**Task details:** Give again, word for word, each line below starting at the one that contains "U102 pin out: W15 -> W16" and ending at the one that contains "D204: diode 1N4148".

[Change detection data]
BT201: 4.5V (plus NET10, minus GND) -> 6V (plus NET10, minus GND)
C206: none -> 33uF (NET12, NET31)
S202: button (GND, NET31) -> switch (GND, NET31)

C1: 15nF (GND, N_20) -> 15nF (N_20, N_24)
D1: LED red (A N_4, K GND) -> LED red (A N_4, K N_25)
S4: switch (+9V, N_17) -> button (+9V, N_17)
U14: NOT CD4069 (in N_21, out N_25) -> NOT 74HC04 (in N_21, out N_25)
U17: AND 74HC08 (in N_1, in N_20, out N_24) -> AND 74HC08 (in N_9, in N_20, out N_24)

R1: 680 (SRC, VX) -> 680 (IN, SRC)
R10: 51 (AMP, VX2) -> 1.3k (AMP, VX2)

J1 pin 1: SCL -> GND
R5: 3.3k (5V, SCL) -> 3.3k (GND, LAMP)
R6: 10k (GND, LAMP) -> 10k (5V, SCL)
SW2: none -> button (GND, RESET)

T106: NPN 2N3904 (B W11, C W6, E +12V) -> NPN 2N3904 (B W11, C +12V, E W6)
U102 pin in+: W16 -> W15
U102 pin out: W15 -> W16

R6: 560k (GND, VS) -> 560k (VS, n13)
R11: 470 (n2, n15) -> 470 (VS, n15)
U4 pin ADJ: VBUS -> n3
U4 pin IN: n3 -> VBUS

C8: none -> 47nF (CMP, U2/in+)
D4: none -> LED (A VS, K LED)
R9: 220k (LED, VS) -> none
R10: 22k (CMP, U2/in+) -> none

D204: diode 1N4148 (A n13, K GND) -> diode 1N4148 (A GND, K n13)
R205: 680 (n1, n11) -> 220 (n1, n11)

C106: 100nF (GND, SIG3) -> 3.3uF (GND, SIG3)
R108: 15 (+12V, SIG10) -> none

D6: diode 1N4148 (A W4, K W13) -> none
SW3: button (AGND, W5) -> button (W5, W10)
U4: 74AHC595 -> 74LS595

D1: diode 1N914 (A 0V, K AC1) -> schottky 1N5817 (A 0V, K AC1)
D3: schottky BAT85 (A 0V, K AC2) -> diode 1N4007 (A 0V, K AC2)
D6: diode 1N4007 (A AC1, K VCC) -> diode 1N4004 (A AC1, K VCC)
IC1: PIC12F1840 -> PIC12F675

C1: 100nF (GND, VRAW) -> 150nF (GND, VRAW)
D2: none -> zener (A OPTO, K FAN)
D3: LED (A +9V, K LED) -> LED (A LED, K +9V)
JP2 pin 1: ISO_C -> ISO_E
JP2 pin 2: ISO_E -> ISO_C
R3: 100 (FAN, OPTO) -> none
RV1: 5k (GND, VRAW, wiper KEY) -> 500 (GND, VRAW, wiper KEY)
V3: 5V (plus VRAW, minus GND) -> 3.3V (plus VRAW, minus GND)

**Response box:**
U102 pin out: W15 -> W16

R6: 560k (GND, VS) -> 560k (VS, n13)
R11: 470 (n2, n15) -> 470 (VS, n15)
U4 pin ADJ: VBUS -> n3
U4 pin IN: n3 -> VBUS

C8: none -> 47nF (CMP, U2/in+)
D4: none -> LED (A VS, K LED)
R9: 220k (LED, VS) -> none
R10: 22k (CMP, U2/in+) -> none

D204: diode 1N4148 (A n13, K GND) -> diode 1N4148 (A GND, K n13)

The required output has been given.